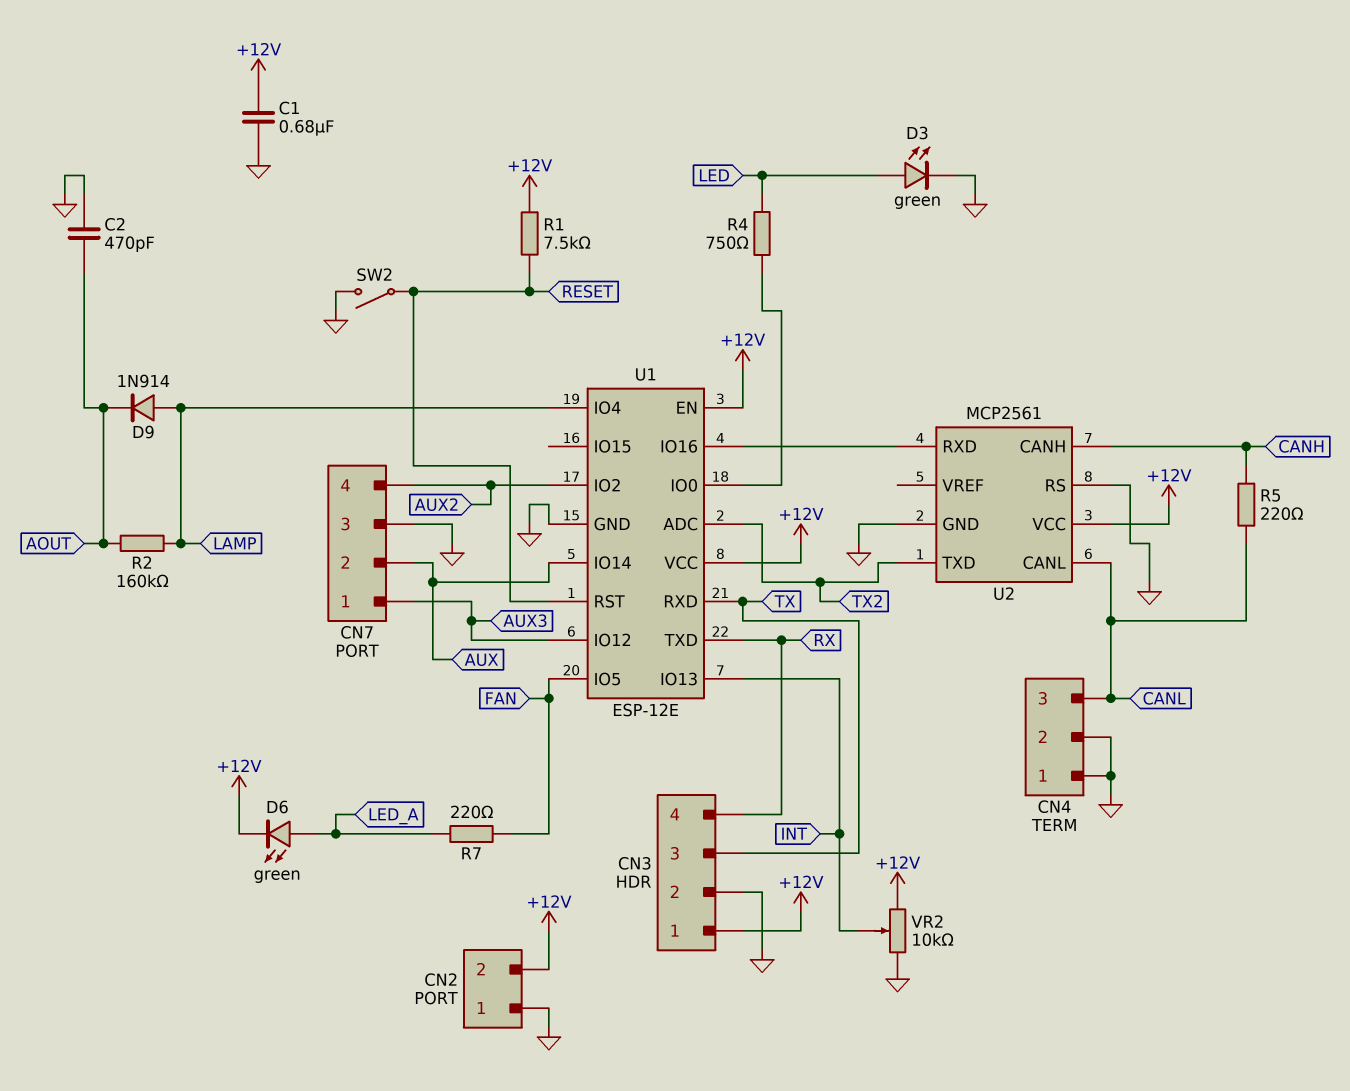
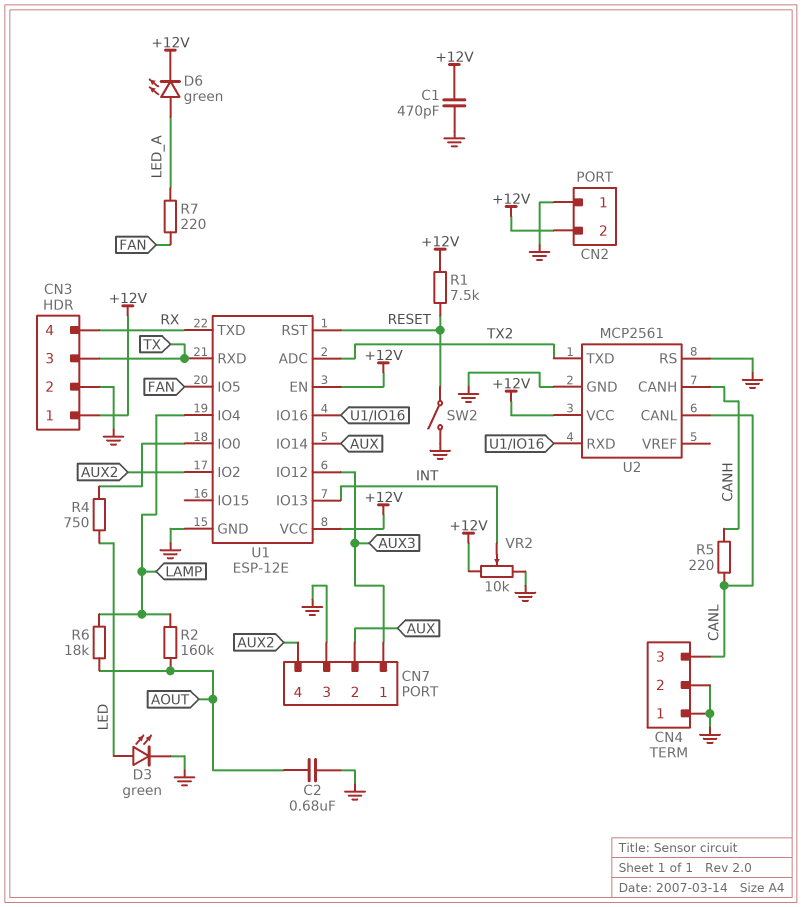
C1: 680nF (+12V, GND) -> 470pF (+12V, GND)
C2: 470pF (AOUT, GND) -> 680nF (AOUT, GND)
D9: diode 1N914 (A LAMP, K AOUT) -> none
R6: none -> 18k (AOUT, LAMP)

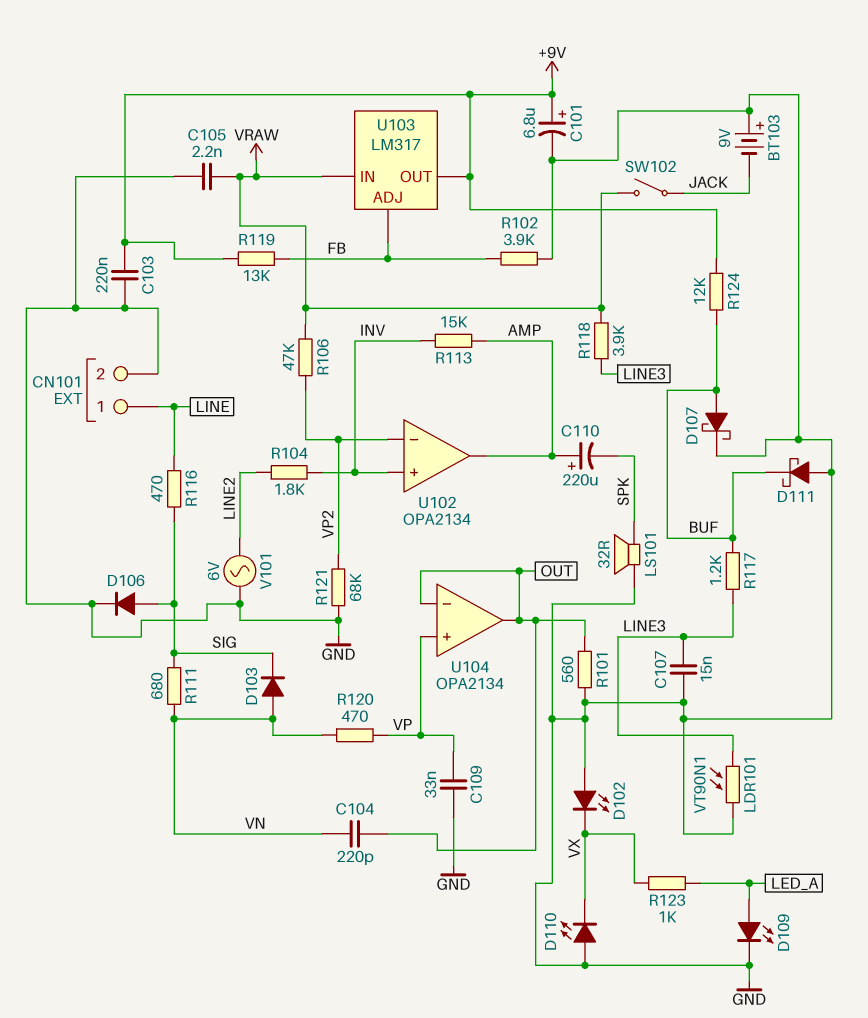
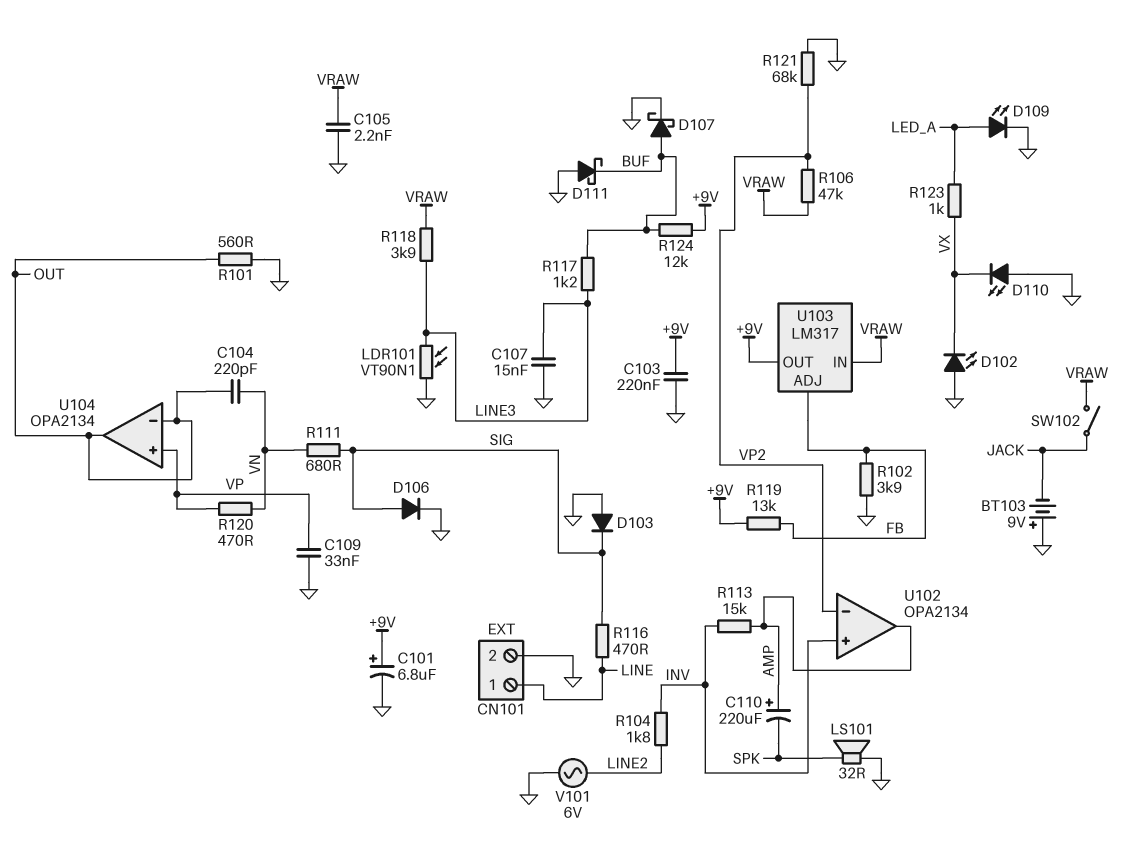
D103: diode (A VN, K SIG) -> diode (A GND, K SIG)

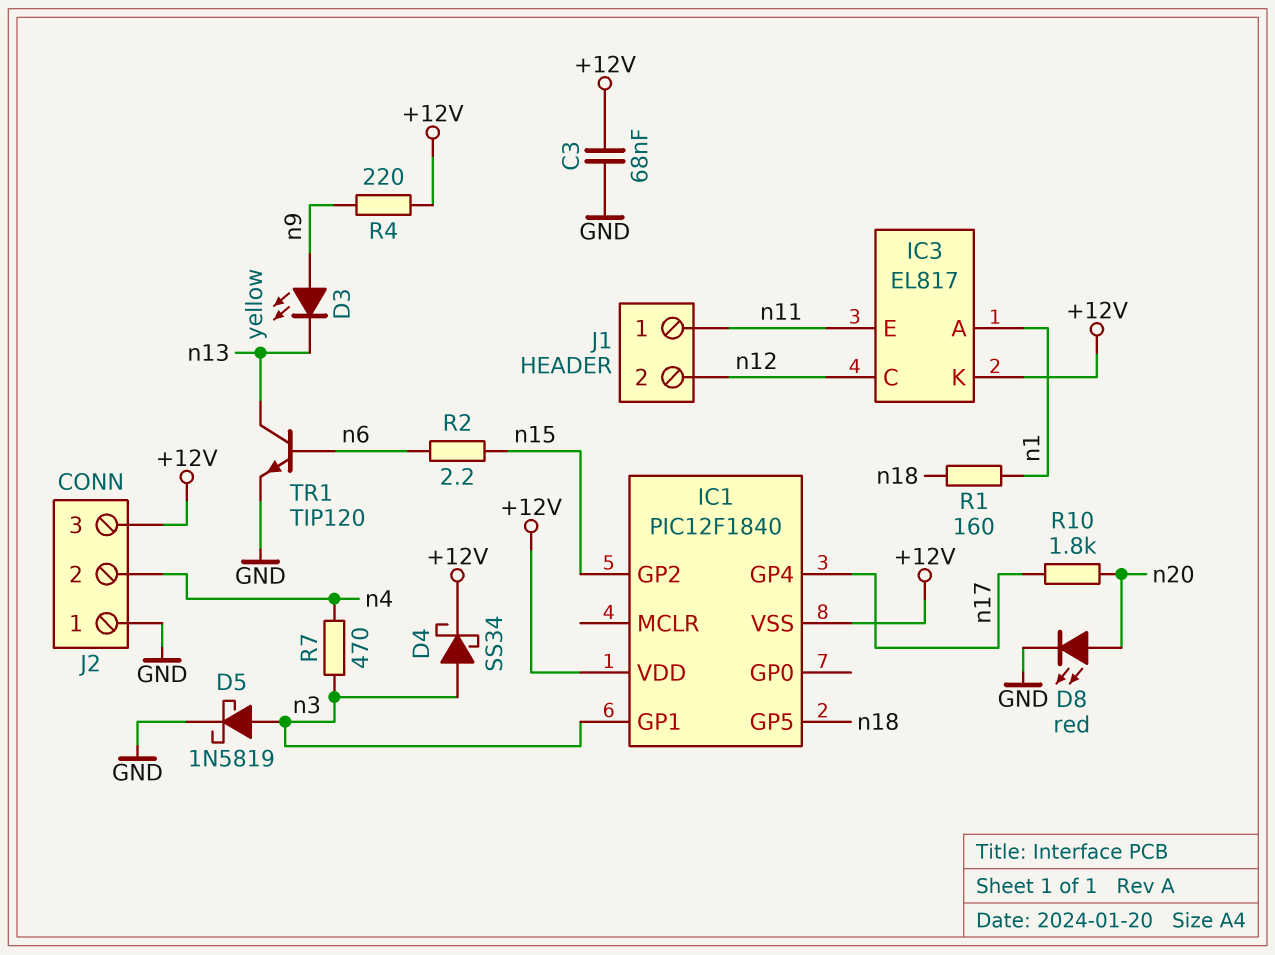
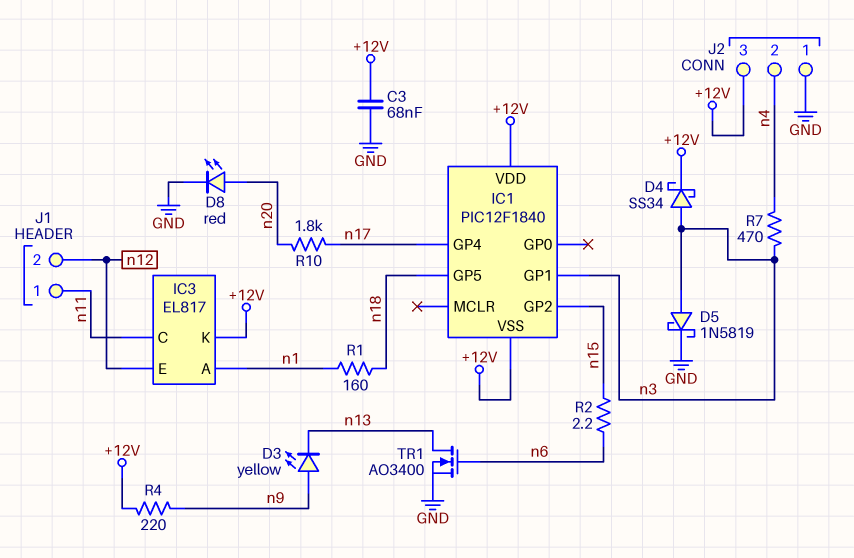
IC3 pin C: n12 -> n11
IC3 pin E: n11 -> n12
TR1: NPN TIP120 (B n6, C n13, E GND) -> NMOS AO3400 (G n6, D n13, S GND)

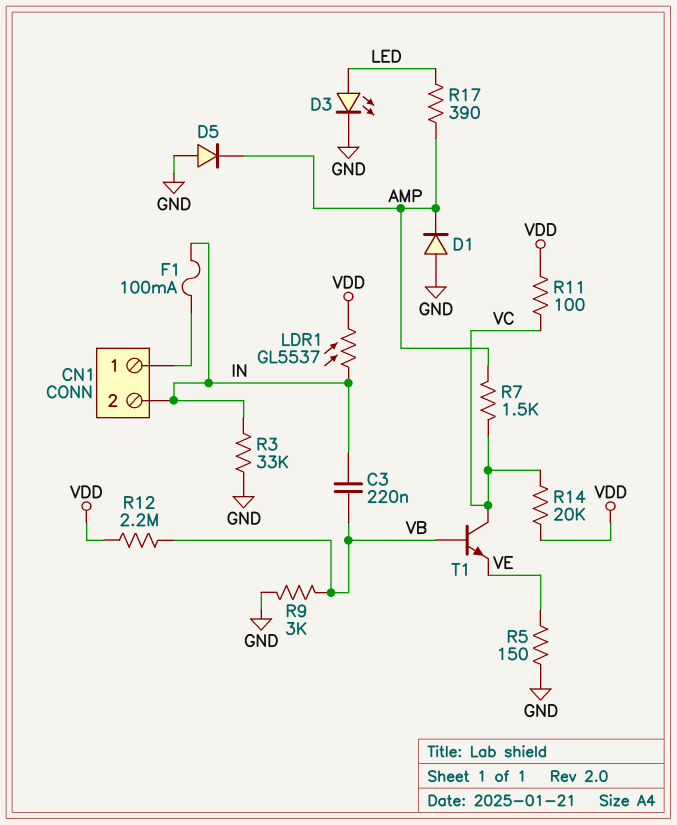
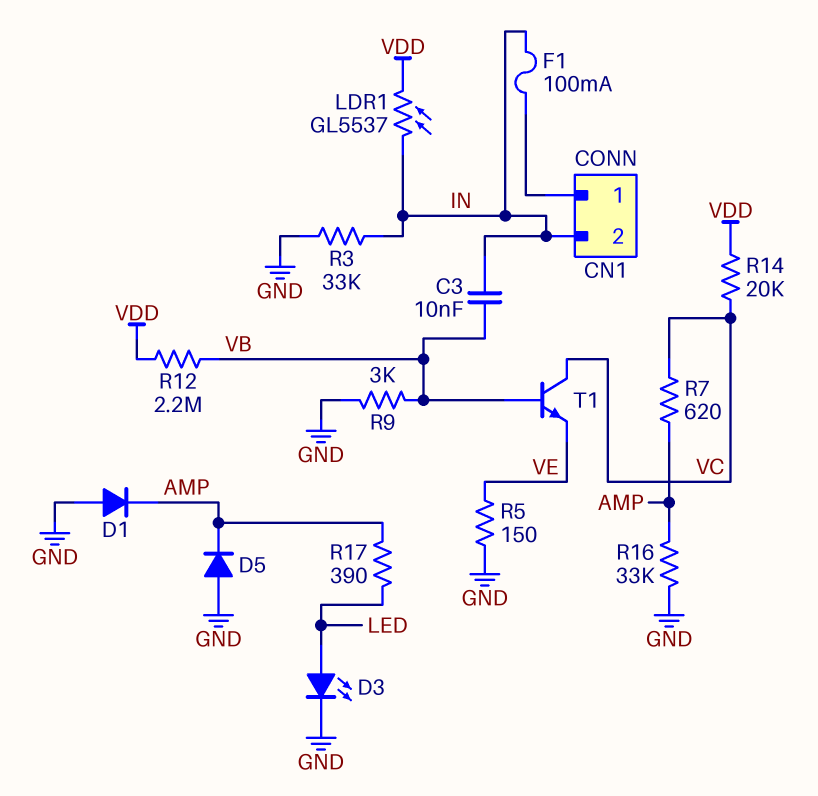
C3: 220nF (IN, VB) -> 10nF (IN, VB)
R7: 1.5k (AMP, VC) -> 620 (AMP, VC)
R11: 100 (VC, VDD) -> none
R16: none -> 33k (AMP, GND)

What the task requires
Find the word "LAMP" in the records. Copy every line it appears in.

Result
D9: diode 1N914 (A LAMP, K AOUT) -> none
R6: none -> 18k (AOUT, LAMP)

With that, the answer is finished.